• **Task**: Scan the entries below, and for each line that includes the word "blue", make a copy.

Dataset records below:

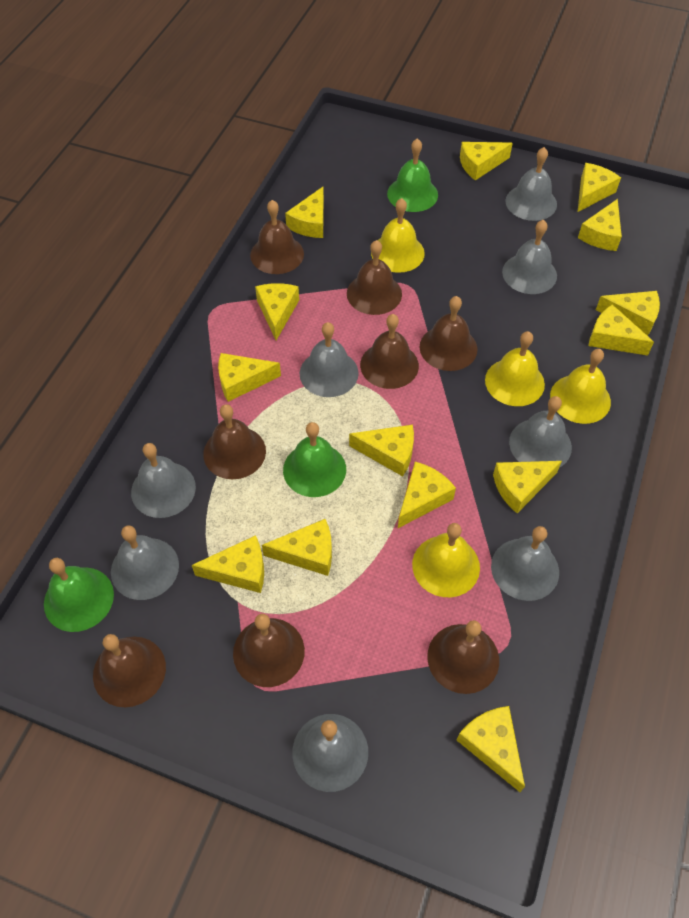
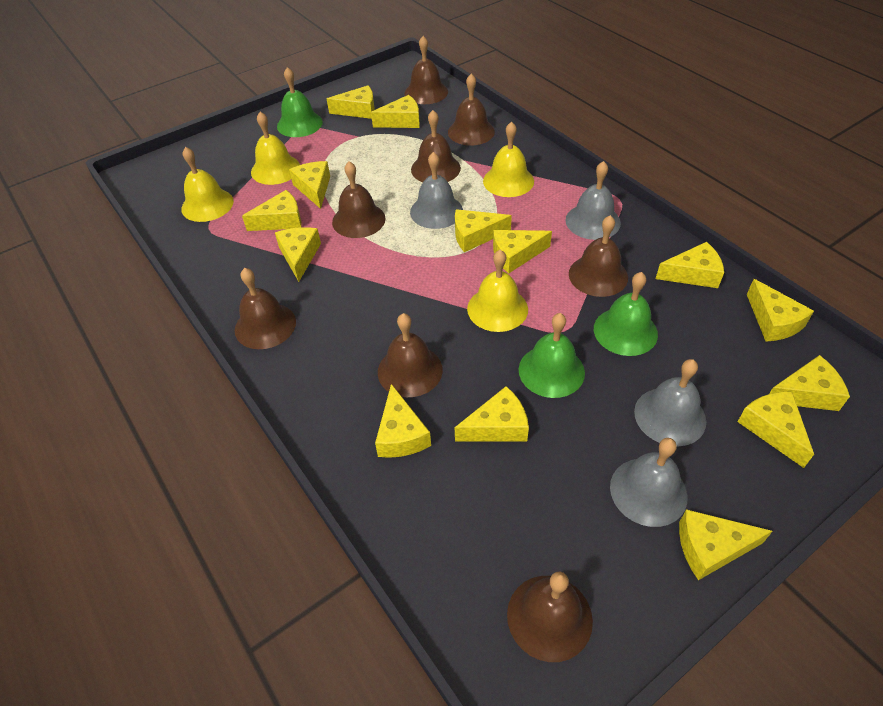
grey bell: [111,525,179,600] [131,443,196,518] [292,714,368,792] [300,322,359,397] [491,526,559,601] [502,220,557,294] [506,147,557,221] [509,396,572,468] = 8 -> [410,152,463,229] [565,161,621,240] [610,438,687,527] [634,359,706,446] = 4

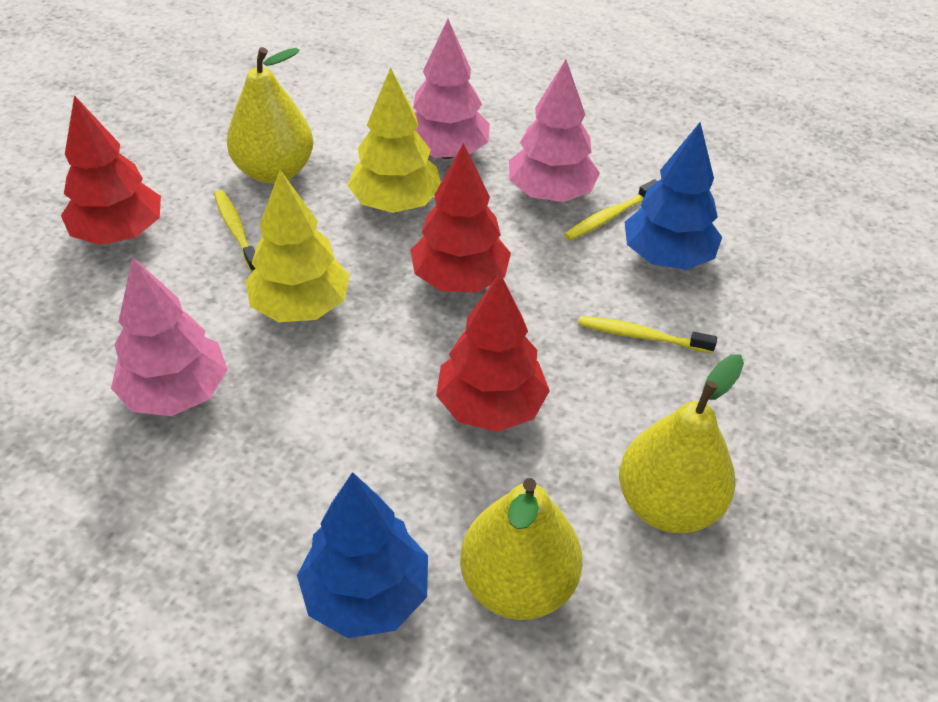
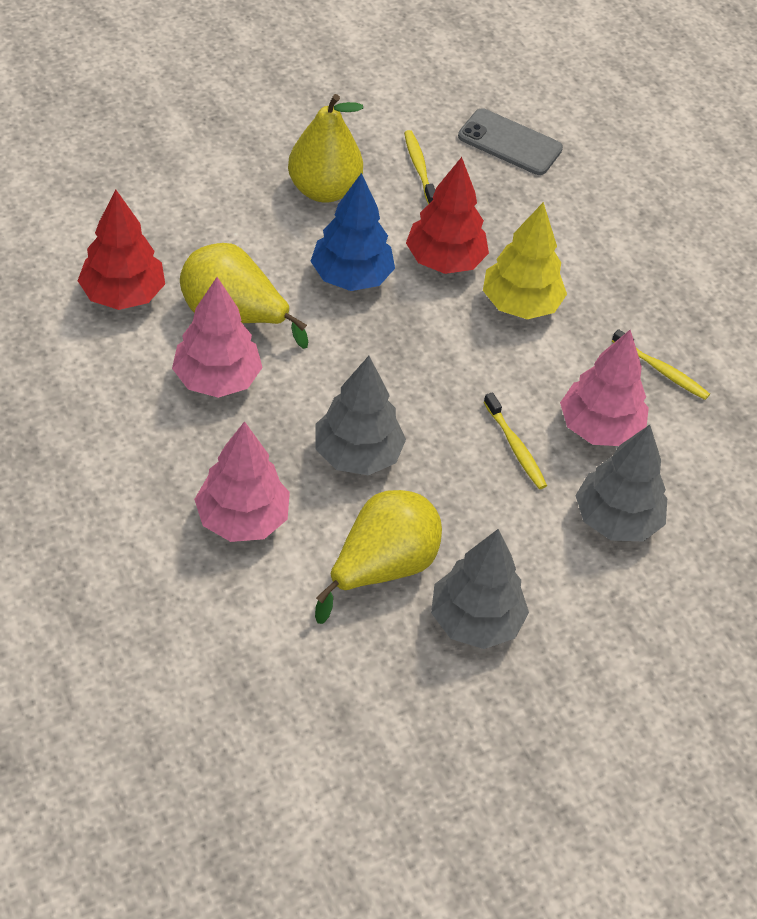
blue tree: [297,472,428,638] [625,122,722,270] = 2 -> [311,173,395,291] = 1
grey phone: none = 0 -> [458,108,563,175] = 1
grey tree: none = 0 -> [315,356,406,476] [431,529,529,649] [575,425,667,541] = 3
red tree: [61,95,161,245] [411,143,511,293] [436,273,550,432] = 3 -> [78,190,165,310] [406,157,489,274] = 2
yellow tree: [245,170,350,322] [347,67,441,213] = 2 -> [483,202,567,319] = 1

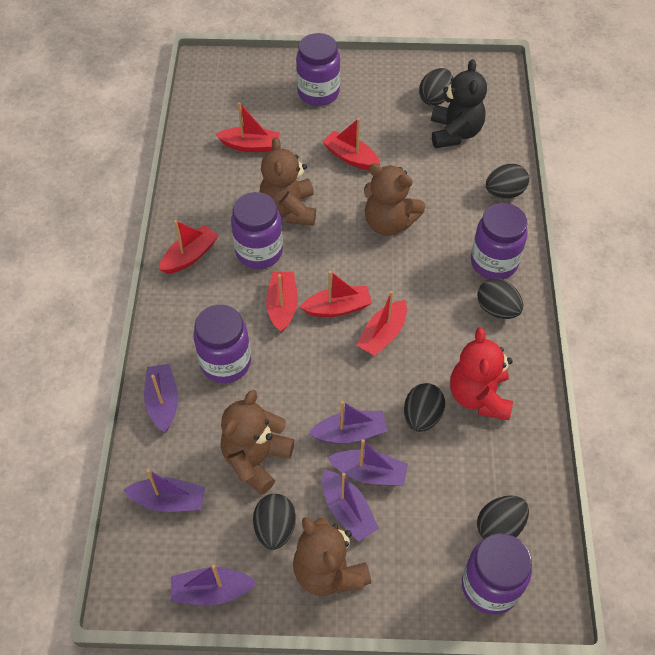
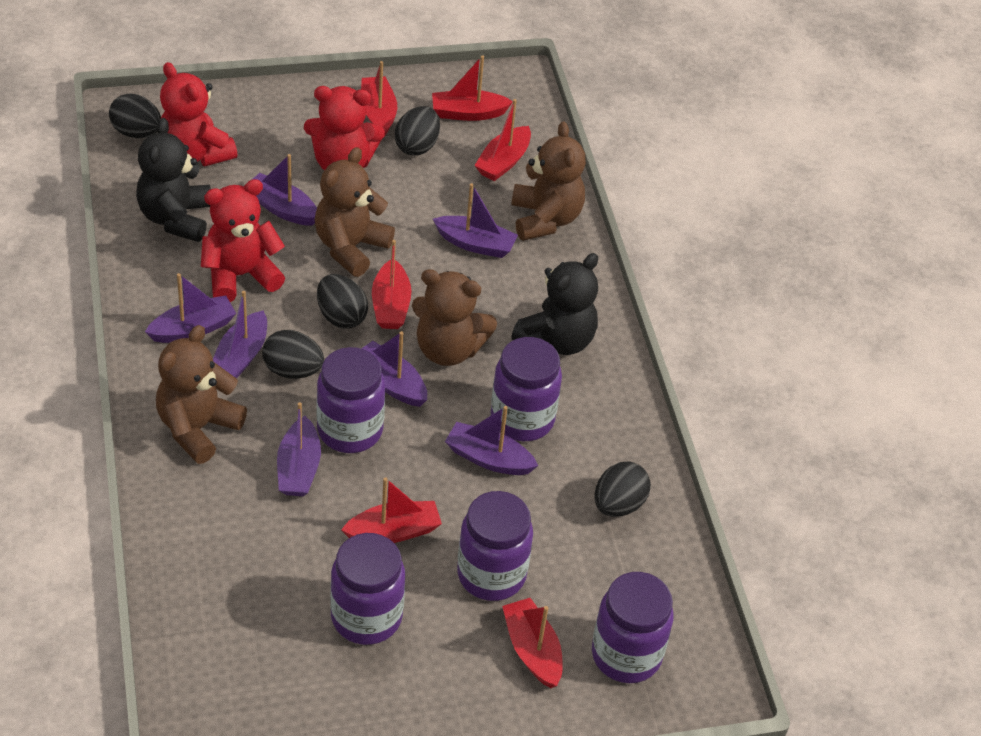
black egg: [253,494,296,550] [404,383,445,432] [419,68,453,106] [477,278,523,319] [477,495,529,539] [486,164,529,199] = 6 -> [109,93,161,138] [262,330,324,379] [317,274,368,329] [395,106,440,156] [594,461,651,517] = 5
black teddy bear: [431,59,487,148] = 1 -> [136,118,211,242] [511,253,598,355] = 2
purple boat: [124,469,205,512] [144,364,178,433] [171,565,257,605] [309,401,387,444] [322,470,379,542] [328,439,408,486] = 6 -> [145,273,236,343] [213,291,267,378] [253,154,317,226] [277,402,321,497] [361,331,427,407] [433,183,518,258] [445,406,538,475] = 7
red teddy bear: [450,327,513,420] = 1 -> [160,62,238,166] [201,179,285,302] [304,86,385,171] = 3

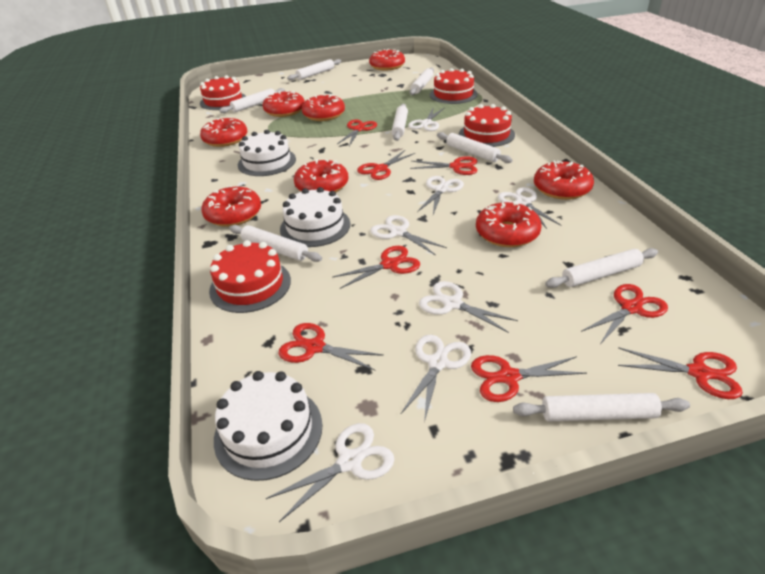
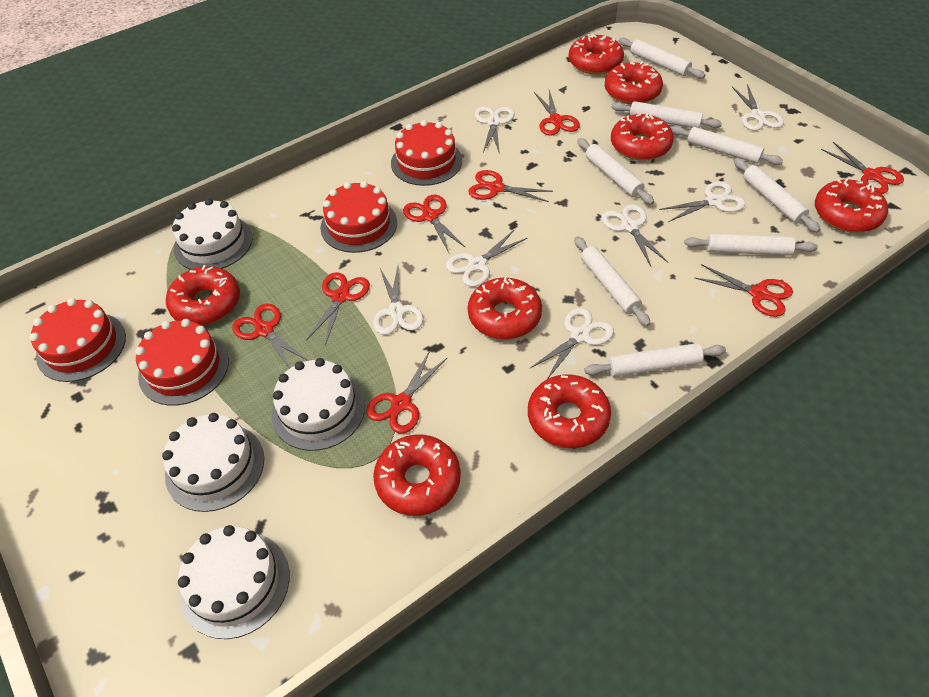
white cake: [214,371,323,481] [238,130,296,176] [280,187,350,247] = 3 -> [162,413,264,512] [172,198,253,270] [178,525,290,639] [272,358,365,451] = 4

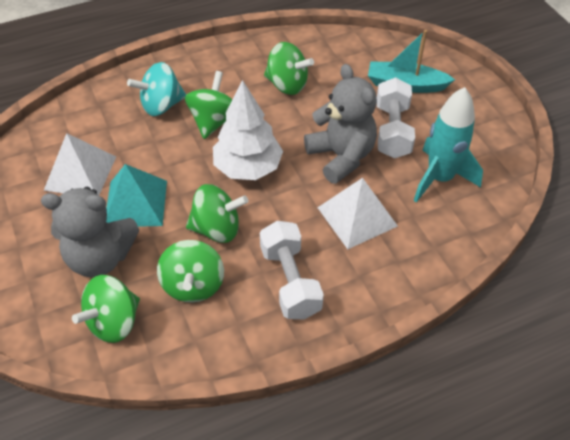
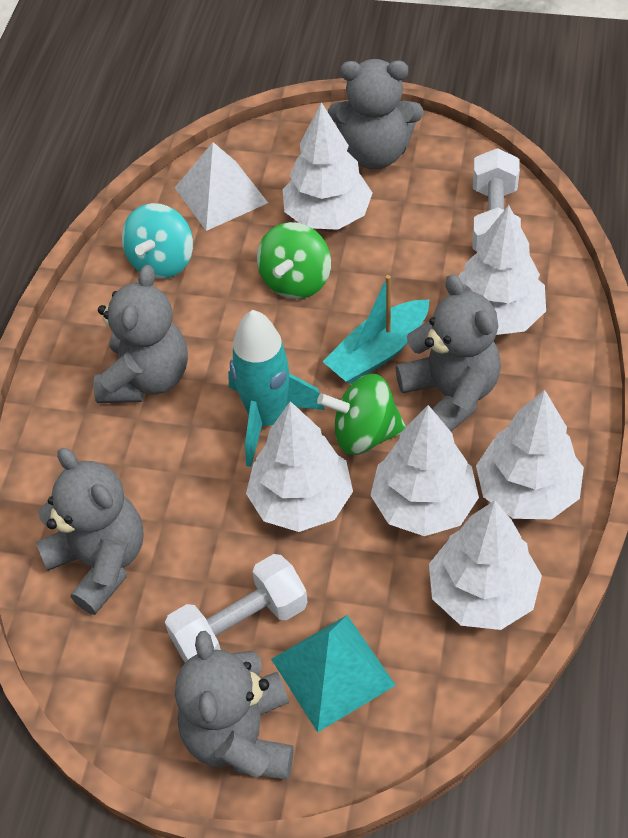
green spinning top: [72,275,140,343] [157,240,224,303] [185,71,232,139] [186,184,248,243] [264,42,314,95] = 5 -> [257,222,331,299] [317,374,406,455] = 2
grey teddy bear: [41,187,139,277] [304,64,377,184] = 2 -> [36,448,144,615] [93,265,188,403] [175,631,294,780] [328,59,423,169] [396,274,501,431] = 5
white pyramid: [44,133,116,195] [317,178,398,249] = 2 -> [175,142,268,231] = 1
white tree: [213,80,283,180] = 1 -> [246,401,353,532] [283,102,372,230] [370,405,479,536] [429,500,542,630] [459,205,546,335] [476,390,584,519] = 6

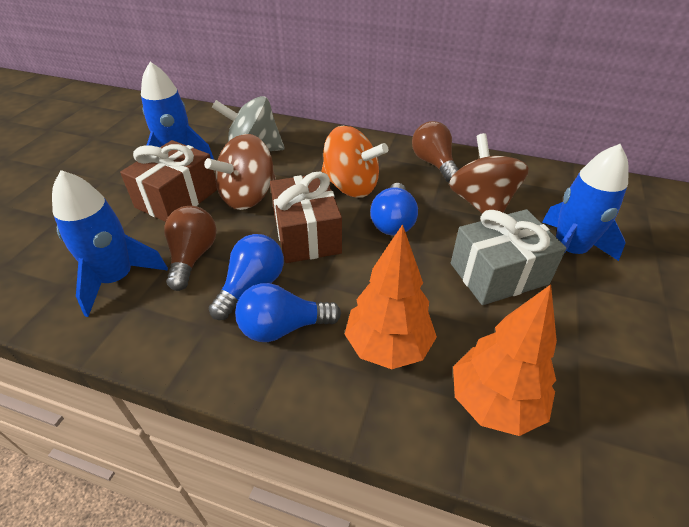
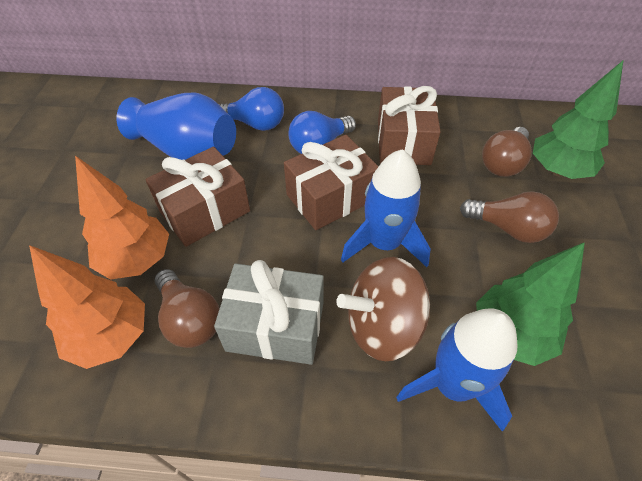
blue light bulb: [209,234,284,320] [235,283,341,342] [370,183,418,235] = 3 -> [219,87,284,131] [288,111,356,154] = 2
blue rocket: [52,170,168,317] [141,62,214,160] [542,144,629,261] = 3 -> [341,149,431,267] [396,308,518,432] = 2
blue vase: none = 0 -> [117,92,236,160] = 1
brown gift: [120,140,217,222] [270,172,342,263] = 2 -> [145,146,250,247] [284,135,379,230] [378,86,441,165] = 3
brown light bulb: [164,206,217,291] [412,121,459,183] = 2 -> [155,269,219,348] [460,191,559,243] [482,127,532,177] = 3
brown spinning top: [204,134,276,210] [449,133,529,214] = 2 -> [336,257,430,361] = 1
green tree: none = 0 -> [476,242,585,366] [533,61,623,179] = 2
grey spinning top: [212,96,284,151] = 1 -> none = 0
orange spinning top: [321,126,388,198] = 1 -> none = 0

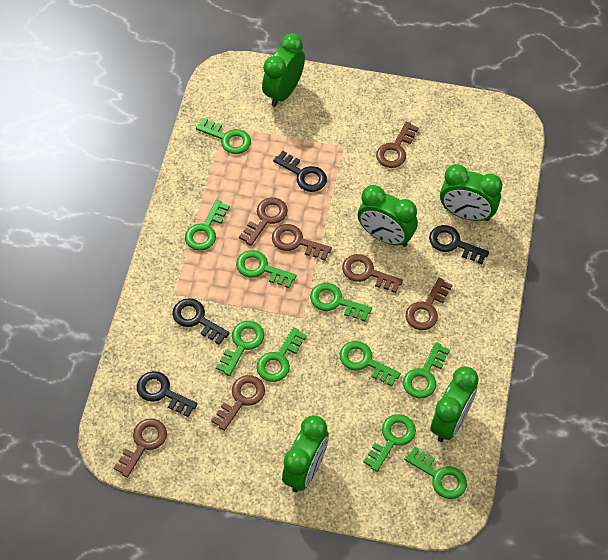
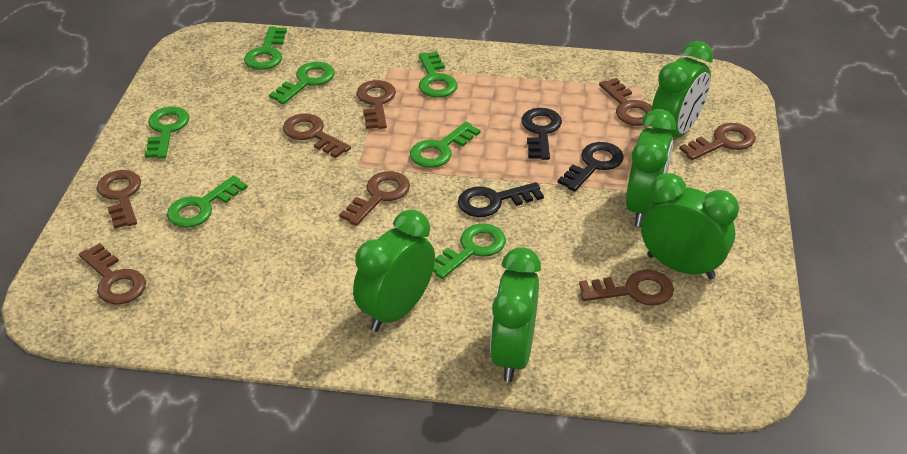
black key: [137,371,198,417] [173,298,230,345] [273,151,327,192] [429,225,489,264] = 4 -> [458,182,544,217] [521,108,562,160] [558,142,624,192] = 3
brown key: [113,418,167,478] [211,375,265,431] [239,197,288,246] [272,224,332,261] [342,254,403,293] [376,121,419,168] [406,278,452,330] = 7 -> [79,243,146,305] [97,170,141,229] [283,113,351,158] [339,171,410,226] [357,80,396,129] [579,270,674,306] [599,78,652,126] [679,123,756,160] = 8
green key: [185,200,230,251] [196,118,251,154] [216,321,264,376] [236,250,297,288] [257,327,307,382] [310,283,372,321] [340,341,401,387] [363,414,416,472] [403,342,450,398] [404,446,467,499] = 10 -> [145,107,189,158] [167,175,248,228] [244,26,287,70] [269,62,335,104] [410,122,481,168] [419,52,458,98] [433,223,506,279] = 7

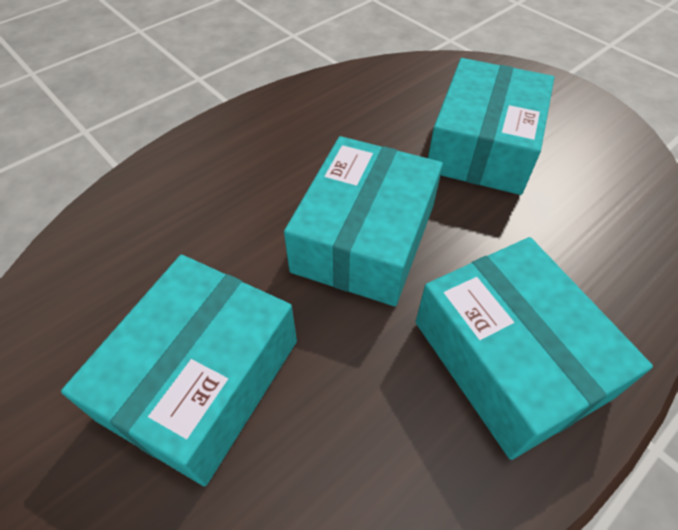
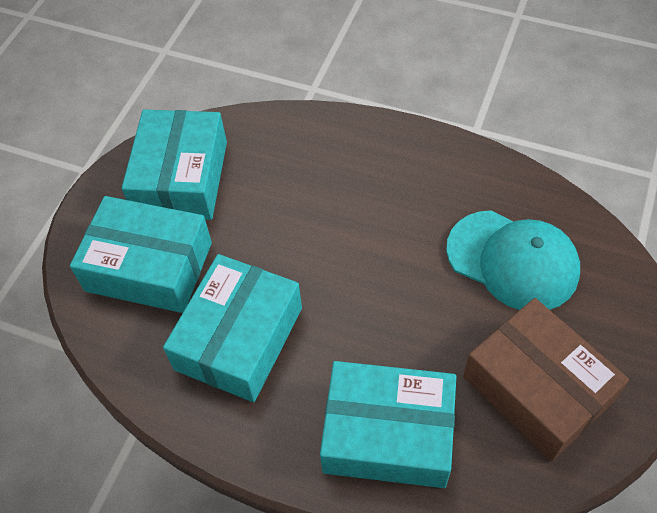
brown box: none = 0 -> [463,298,629,461] = 1
turquoise cap: none = 0 -> [446,210,580,310] = 1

End of Dataset records.

• **Task solution**:
blue tree: [297,472,428,638] [625,122,722,270] = 2 -> [311,173,395,291] = 1
blue light bulb: [209,234,284,320] [235,283,341,342] [370,183,418,235] = 3 -> [219,87,284,131] [288,111,356,154] = 2
blue rocket: [52,170,168,317] [141,62,214,160] [542,144,629,261] = 3 -> [341,149,431,267] [396,308,518,432] = 2
blue vase: none = 0 -> [117,92,236,160] = 1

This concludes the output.